- [What you are asked to do]: Whatever comes before the line containing "RGB2 pin G: D5 -> RX" stays out; transcribe that line and all that follow to the end of the records exactly, with no pictures.

========================

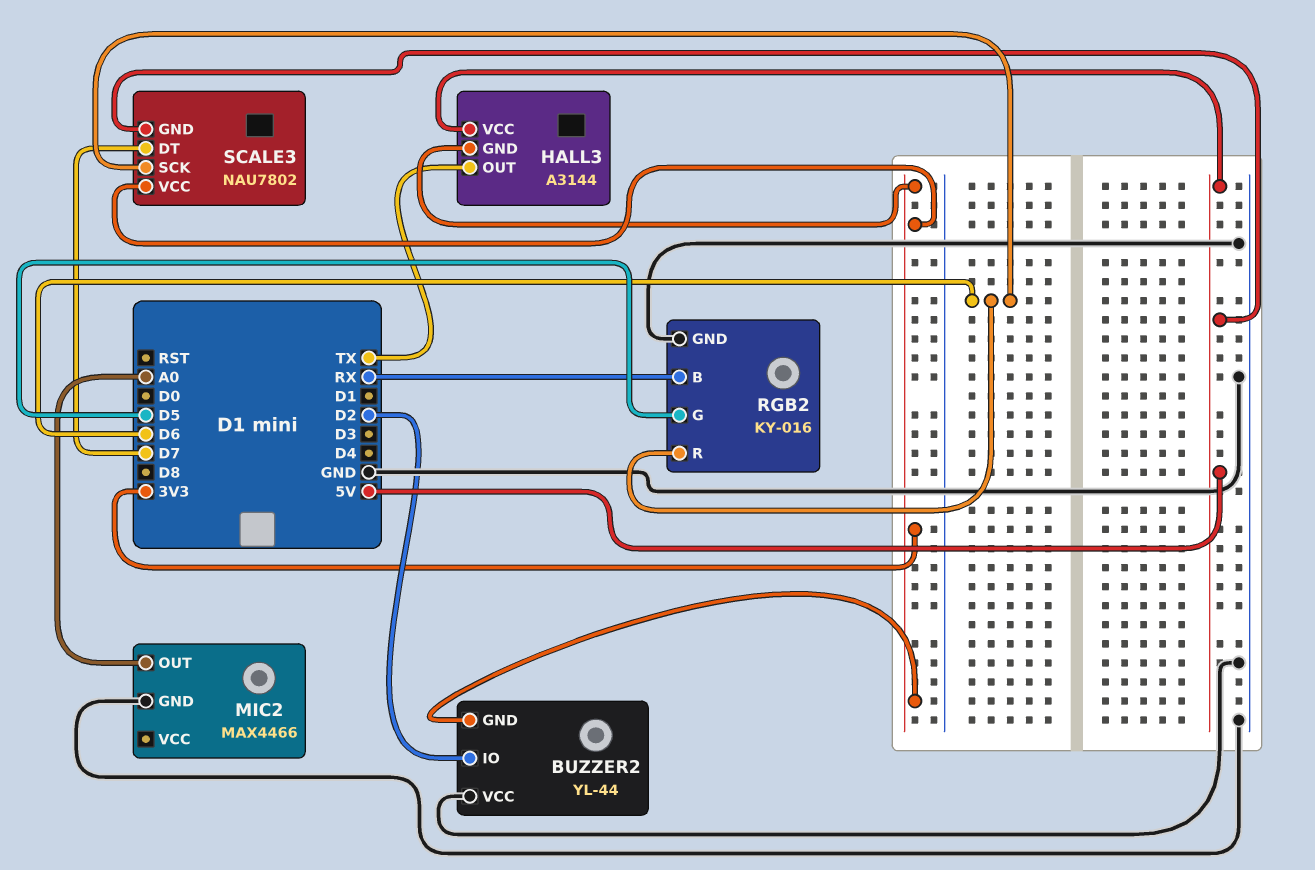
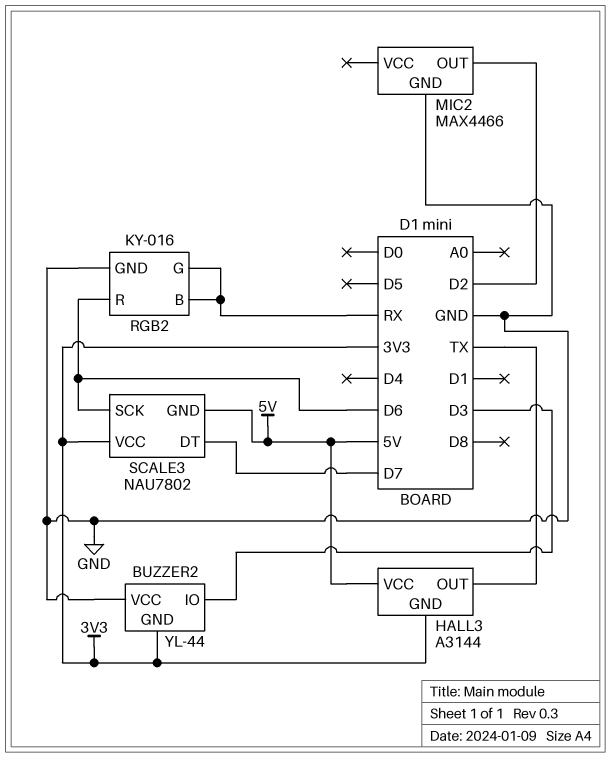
BUZZER2 pin IO: D2 -> D3
MIC2 pin OUT: A0 -> D2
RGB2 pin G: D5 -> RX

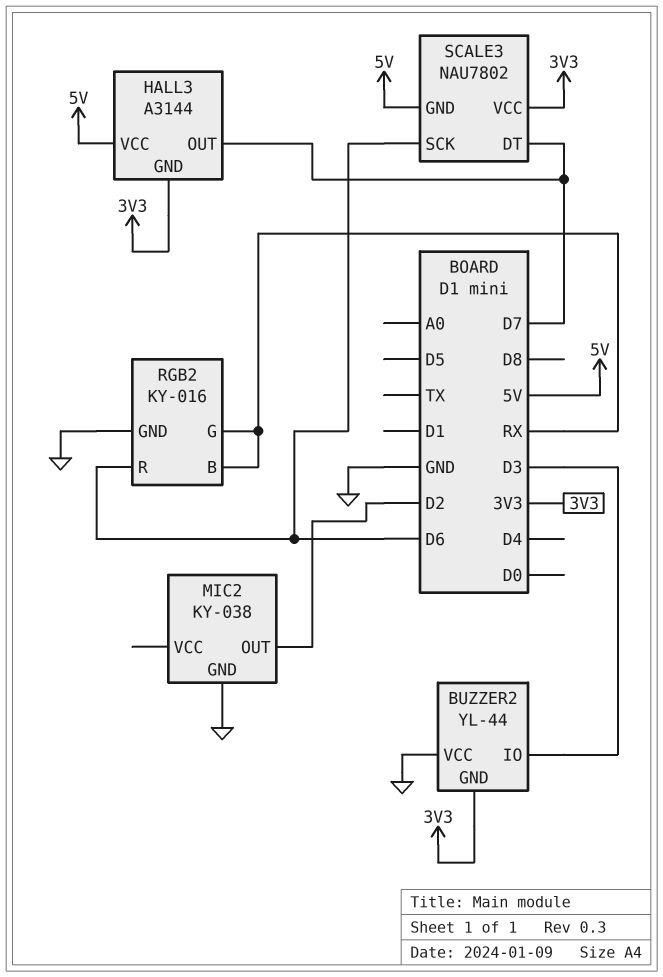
HALL3 pin OUT: TX -> D7
MIC2: MAX4466 -> KY-038

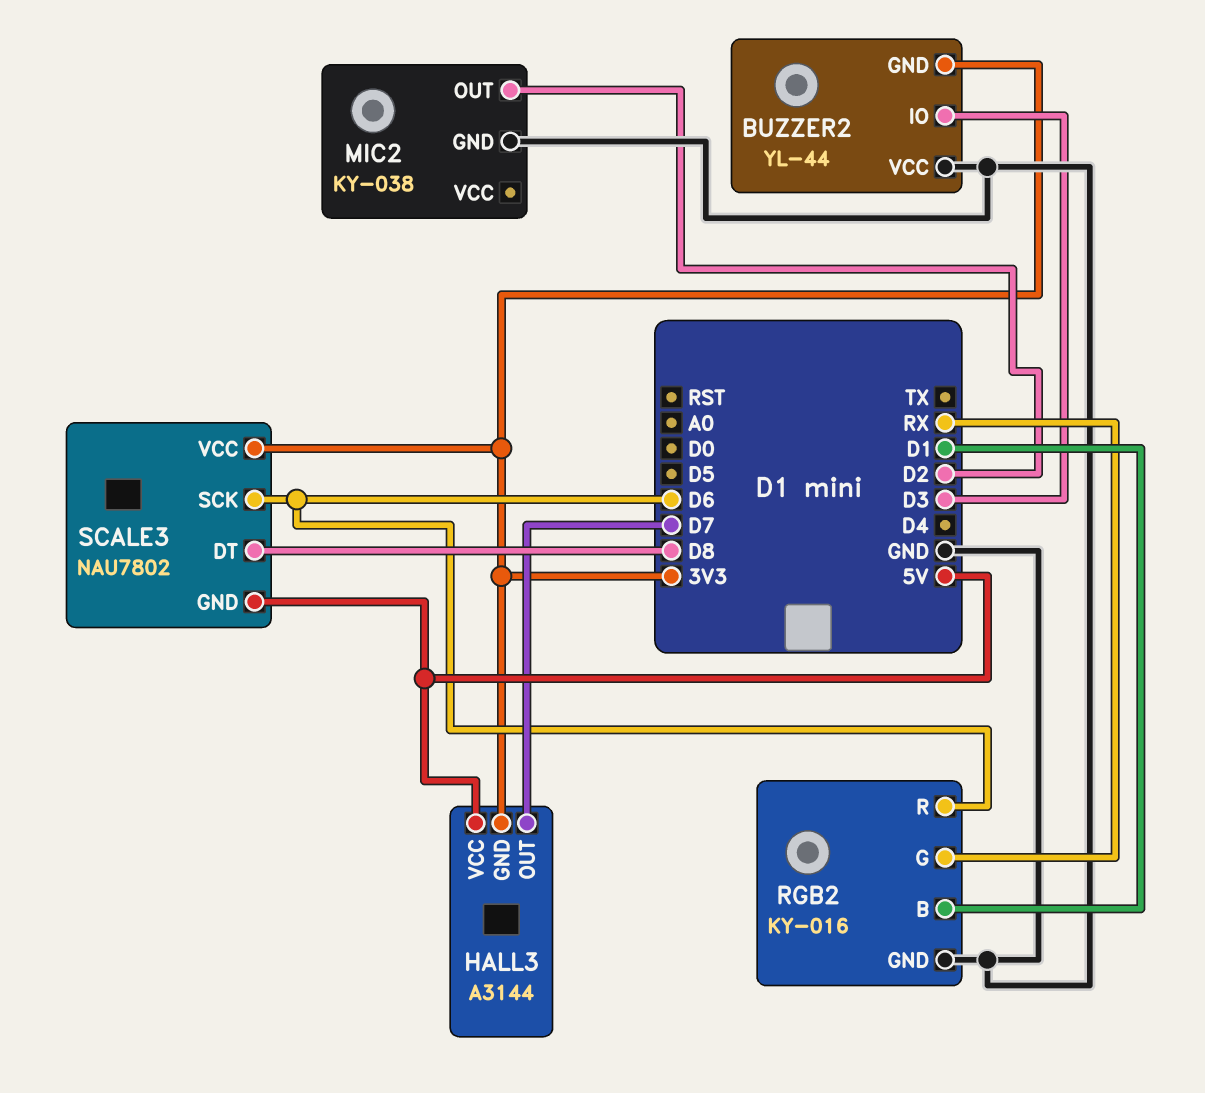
RGB2 pin B: RX -> D1
SCALE3 pin DT: D7 -> D8

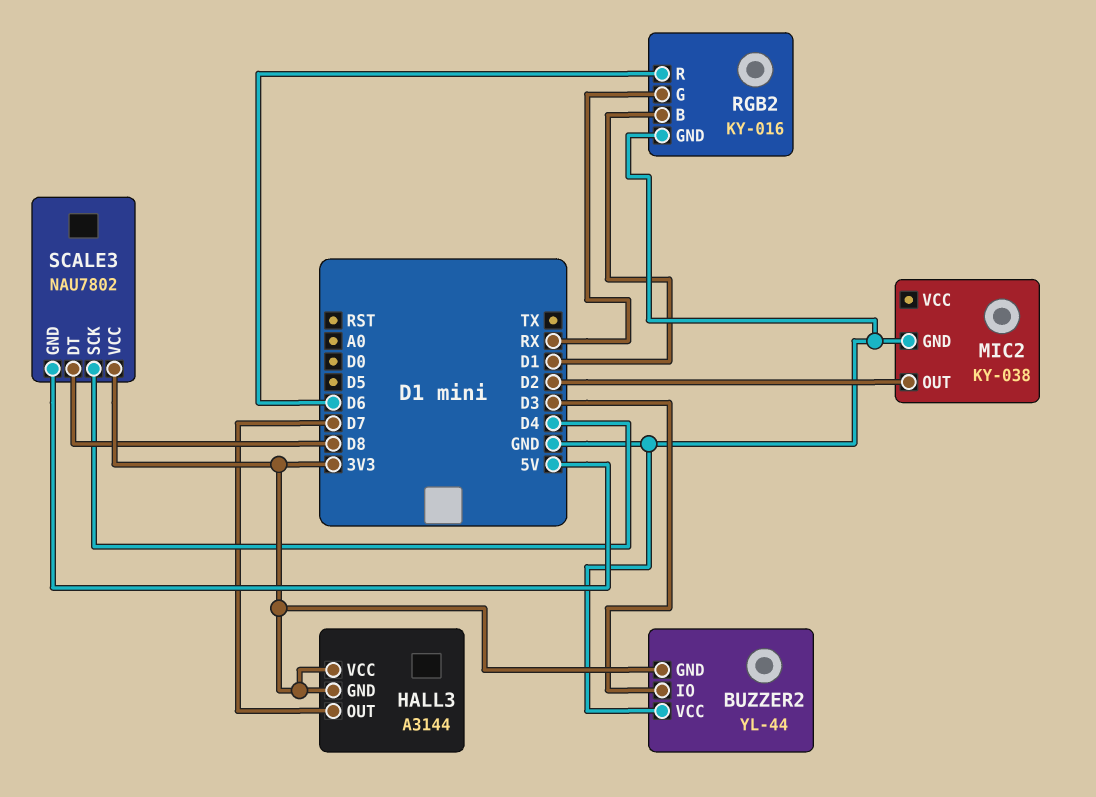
HALL3 pin VCC: 5V -> 3V3
SCALE3 pin SCK: D6 -> D4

========================

- [Answer section]:
RGB2 pin G: D5 -> RX

HALL3 pin OUT: TX -> D7
MIC2: MAX4466 -> KY-038

RGB2 pin B: RX -> D1
SCALE3 pin DT: D7 -> D8

HALL3 pin VCC: 5V -> 3V3
SCALE3 pin SCK: D6 -> D4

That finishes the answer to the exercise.